Your task =>
Your copy should match the entries exactly, with the pictures left out.
───── Provided records
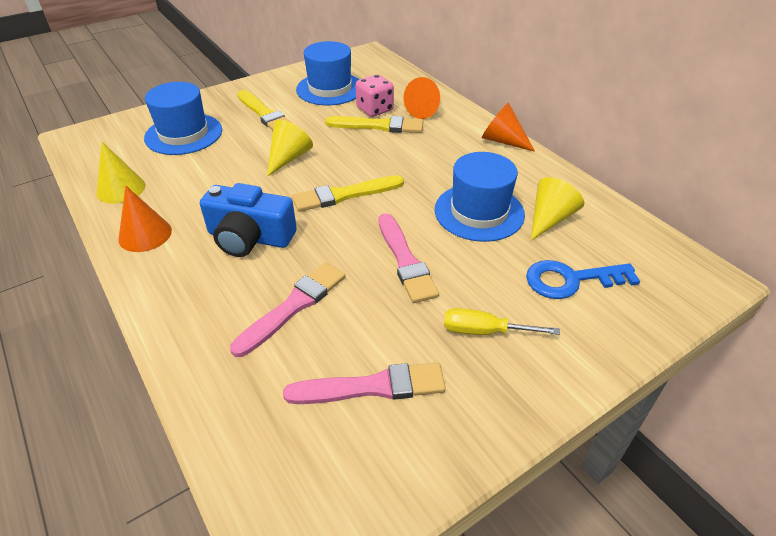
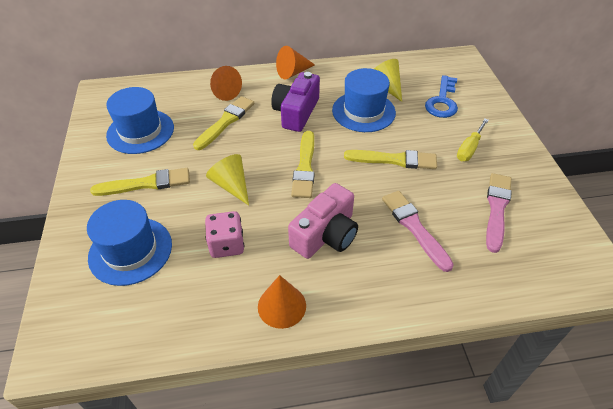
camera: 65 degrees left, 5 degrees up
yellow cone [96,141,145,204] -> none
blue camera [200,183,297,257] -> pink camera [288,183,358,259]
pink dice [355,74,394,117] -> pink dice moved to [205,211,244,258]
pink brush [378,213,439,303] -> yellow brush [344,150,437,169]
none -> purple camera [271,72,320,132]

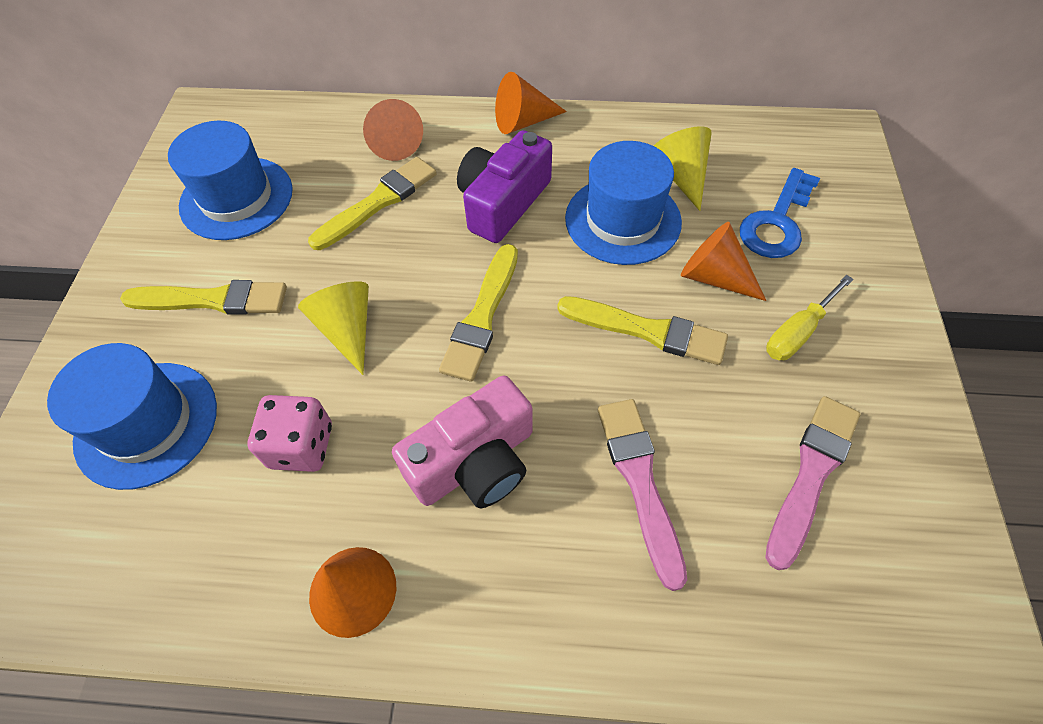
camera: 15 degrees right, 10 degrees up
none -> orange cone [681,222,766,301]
──────────
Result =>
camera: 65 degrees left, 5 degrees up
yellow cone [96,141,145,204] -> none
blue camera [200,183,297,257] -> pink camera [288,183,358,259]
pink dice [355,74,394,117] -> pink dice moved to [205,211,244,258]
pink brush [378,213,439,303] -> yellow brush [344,150,437,169]
none -> purple camera [271,72,320,132]

camera: 15 degrees right, 10 degrees up
none -> orange cone [681,222,766,301]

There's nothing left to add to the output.